- Problem description: All lines from the one that contains "(540, 517) = (330, 559): black" through the final line of the entries must be repeated exactly. No other lines belong in the output.
* * * * * * *
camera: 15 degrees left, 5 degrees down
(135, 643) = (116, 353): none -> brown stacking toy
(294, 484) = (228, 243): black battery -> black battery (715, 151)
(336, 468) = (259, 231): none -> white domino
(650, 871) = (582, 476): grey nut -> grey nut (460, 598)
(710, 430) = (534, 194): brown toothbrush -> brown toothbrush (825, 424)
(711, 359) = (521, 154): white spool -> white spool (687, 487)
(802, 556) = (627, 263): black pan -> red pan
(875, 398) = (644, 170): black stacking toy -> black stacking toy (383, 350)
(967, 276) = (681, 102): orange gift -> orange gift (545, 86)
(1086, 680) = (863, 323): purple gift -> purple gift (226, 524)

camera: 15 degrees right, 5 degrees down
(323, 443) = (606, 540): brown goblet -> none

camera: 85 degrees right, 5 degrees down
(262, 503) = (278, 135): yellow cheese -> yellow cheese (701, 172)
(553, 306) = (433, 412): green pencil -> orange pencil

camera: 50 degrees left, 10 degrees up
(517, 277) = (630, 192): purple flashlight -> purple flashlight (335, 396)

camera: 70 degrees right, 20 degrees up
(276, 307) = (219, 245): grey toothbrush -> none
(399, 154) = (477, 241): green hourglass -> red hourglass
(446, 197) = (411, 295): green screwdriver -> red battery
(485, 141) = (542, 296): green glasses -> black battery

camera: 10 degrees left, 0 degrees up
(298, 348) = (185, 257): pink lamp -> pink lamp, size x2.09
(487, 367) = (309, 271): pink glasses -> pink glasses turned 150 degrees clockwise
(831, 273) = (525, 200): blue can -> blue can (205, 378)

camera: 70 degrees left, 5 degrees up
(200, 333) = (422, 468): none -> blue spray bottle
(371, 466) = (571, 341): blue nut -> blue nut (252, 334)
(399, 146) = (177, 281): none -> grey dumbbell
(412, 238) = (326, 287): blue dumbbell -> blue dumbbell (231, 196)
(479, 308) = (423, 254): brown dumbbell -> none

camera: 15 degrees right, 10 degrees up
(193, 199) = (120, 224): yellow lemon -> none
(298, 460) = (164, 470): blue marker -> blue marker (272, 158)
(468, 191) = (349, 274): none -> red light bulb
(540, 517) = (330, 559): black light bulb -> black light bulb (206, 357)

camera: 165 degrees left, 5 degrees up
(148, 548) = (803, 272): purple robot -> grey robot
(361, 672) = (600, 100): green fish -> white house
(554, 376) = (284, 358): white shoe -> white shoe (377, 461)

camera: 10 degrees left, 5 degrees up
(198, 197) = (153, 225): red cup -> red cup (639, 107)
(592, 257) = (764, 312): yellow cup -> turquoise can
* * * * * * *
- Output:
(540, 517) = (330, 559): black light bulb -> black light bulb (206, 357)

camera: 165 degrees left, 5 degrees up
(148, 548) = (803, 272): purple robot -> grey robot
(361, 672) = (600, 100): green fish -> white house
(554, 376) = (284, 358): white shoe -> white shoe (377, 461)

camera: 10 degrees left, 5 degrees up
(198, 197) = (153, 225): red cup -> red cup (639, 107)
(592, 257) = (764, 312): yellow cup -> turquoise can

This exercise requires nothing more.